Segment Start: Records supplied
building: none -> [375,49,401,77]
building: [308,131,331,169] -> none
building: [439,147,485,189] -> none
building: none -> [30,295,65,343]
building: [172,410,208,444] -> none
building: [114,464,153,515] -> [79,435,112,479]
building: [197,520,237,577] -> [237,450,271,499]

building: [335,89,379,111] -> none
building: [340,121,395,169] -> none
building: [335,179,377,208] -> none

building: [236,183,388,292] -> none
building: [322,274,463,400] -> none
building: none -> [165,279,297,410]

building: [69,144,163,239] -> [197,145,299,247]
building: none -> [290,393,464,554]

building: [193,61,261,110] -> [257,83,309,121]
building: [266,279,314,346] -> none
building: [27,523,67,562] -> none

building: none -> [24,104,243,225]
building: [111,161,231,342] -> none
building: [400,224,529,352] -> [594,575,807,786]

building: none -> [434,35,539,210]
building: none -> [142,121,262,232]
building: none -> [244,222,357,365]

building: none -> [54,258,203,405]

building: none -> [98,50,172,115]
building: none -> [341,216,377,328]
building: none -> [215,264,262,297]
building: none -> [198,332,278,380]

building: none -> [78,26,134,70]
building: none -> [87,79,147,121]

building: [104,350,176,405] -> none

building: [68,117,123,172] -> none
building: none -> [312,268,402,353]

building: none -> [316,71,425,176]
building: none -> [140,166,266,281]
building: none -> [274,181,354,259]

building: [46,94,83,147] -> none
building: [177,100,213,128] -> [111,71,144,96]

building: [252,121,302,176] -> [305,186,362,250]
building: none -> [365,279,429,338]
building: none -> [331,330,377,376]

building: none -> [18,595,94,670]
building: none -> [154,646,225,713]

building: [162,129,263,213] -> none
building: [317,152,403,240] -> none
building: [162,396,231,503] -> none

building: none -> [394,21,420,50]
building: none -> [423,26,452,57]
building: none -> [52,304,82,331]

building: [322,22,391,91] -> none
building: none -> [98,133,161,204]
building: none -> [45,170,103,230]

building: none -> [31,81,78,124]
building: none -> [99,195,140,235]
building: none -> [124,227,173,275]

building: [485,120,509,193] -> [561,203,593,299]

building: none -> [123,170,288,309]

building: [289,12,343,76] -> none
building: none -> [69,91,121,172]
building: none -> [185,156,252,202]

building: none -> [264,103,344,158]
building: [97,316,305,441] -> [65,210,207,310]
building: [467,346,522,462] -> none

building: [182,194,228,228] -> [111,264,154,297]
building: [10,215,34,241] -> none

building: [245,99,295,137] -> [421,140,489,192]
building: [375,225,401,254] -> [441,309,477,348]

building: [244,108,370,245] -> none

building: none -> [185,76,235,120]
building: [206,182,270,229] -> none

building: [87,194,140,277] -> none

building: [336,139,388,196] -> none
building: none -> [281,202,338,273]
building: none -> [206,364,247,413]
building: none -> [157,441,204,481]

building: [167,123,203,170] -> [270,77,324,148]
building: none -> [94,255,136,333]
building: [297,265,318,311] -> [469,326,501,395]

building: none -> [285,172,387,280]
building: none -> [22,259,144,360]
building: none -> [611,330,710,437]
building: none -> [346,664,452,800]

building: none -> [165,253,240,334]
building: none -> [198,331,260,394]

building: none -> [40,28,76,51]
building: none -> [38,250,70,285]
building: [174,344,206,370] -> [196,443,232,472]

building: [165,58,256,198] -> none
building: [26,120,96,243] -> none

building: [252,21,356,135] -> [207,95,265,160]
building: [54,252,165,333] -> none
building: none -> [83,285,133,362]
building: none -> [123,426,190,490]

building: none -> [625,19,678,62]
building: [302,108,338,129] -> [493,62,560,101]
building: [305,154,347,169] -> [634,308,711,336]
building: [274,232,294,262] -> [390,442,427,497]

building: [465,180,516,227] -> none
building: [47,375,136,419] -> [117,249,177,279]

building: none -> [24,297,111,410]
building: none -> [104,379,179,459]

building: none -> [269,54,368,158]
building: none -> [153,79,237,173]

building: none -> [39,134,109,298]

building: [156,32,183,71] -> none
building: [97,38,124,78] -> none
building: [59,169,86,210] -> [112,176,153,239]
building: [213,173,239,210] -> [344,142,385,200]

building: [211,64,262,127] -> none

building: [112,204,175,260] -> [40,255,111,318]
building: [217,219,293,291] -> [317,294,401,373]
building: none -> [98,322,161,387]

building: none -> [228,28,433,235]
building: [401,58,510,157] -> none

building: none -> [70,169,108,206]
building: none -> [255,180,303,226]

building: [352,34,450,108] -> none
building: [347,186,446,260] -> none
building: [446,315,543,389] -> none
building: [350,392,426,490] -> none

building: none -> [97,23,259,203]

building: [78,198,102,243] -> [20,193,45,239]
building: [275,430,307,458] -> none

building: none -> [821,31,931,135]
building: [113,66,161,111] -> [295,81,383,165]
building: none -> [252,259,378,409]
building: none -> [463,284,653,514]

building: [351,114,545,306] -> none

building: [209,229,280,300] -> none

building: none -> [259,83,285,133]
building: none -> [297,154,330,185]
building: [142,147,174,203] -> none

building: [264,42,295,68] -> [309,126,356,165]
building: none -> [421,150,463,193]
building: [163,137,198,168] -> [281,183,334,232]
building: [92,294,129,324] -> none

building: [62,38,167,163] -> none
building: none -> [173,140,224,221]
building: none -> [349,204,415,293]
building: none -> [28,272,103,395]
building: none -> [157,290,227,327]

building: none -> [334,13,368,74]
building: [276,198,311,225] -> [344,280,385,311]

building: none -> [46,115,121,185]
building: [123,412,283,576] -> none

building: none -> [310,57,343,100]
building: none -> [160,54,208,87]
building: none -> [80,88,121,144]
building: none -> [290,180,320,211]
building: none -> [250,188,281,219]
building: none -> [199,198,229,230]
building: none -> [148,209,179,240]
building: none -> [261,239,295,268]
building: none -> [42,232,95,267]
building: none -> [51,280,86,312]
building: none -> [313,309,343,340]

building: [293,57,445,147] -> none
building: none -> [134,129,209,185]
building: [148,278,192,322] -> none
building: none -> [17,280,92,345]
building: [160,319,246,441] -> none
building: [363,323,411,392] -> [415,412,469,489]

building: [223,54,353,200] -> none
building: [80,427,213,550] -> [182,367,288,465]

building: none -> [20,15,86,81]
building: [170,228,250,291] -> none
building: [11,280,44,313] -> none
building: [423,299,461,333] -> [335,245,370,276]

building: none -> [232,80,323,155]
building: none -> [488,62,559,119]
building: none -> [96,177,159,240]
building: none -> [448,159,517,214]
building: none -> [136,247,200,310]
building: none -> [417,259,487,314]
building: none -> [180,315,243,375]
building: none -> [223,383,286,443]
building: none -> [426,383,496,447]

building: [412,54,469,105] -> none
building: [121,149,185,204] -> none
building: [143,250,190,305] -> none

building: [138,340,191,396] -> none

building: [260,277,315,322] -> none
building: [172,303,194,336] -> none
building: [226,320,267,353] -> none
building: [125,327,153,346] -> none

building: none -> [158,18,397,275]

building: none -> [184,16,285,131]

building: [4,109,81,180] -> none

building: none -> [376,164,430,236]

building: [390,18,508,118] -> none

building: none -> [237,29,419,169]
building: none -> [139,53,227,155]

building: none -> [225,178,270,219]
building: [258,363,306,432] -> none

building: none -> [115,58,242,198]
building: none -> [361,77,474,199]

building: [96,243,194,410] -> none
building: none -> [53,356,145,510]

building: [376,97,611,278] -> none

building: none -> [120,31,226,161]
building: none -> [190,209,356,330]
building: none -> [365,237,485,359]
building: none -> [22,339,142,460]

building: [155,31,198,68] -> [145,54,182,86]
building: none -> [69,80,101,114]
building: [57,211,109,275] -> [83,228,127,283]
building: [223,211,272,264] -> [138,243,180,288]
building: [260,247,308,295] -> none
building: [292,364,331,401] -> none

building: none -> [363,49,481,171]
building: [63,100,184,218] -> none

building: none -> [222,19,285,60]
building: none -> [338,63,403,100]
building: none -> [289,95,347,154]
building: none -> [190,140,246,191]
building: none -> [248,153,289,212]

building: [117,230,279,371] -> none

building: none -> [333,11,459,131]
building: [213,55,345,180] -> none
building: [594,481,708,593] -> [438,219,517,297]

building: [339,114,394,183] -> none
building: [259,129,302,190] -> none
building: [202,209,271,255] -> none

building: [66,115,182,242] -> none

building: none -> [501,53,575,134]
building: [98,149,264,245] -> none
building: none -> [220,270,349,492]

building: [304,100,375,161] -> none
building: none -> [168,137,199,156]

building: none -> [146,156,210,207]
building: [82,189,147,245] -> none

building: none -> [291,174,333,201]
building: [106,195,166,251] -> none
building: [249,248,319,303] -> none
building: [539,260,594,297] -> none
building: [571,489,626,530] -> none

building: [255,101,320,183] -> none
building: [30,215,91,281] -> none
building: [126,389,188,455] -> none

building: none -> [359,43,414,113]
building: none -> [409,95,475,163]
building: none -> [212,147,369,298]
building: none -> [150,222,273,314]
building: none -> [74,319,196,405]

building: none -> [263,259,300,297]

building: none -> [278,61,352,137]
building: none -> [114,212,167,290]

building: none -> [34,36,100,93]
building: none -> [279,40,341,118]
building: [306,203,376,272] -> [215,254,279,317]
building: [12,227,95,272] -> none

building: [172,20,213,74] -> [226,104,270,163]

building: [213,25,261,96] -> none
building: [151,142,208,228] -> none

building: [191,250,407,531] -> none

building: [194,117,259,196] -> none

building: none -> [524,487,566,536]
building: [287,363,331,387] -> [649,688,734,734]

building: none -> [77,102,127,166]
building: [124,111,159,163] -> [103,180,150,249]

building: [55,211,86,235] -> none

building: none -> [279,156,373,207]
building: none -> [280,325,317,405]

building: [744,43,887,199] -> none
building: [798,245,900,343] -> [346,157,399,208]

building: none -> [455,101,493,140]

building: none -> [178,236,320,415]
Segment End: Records supplied
**Exercise requirements**
Using the records above, restate word for word the lines from the one with "building: [439,147,485,189] -> none" through the one with "building: [335,179,377,208] -> none", both included.

**The answer**
building: [439,147,485,189] -> none
building: none -> [30,295,65,343]
building: [172,410,208,444] -> none
building: [114,464,153,515] -> [79,435,112,479]
building: [197,520,237,577] -> [237,450,271,499]

building: [335,89,379,111] -> none
building: [340,121,395,169] -> none
building: [335,179,377,208] -> none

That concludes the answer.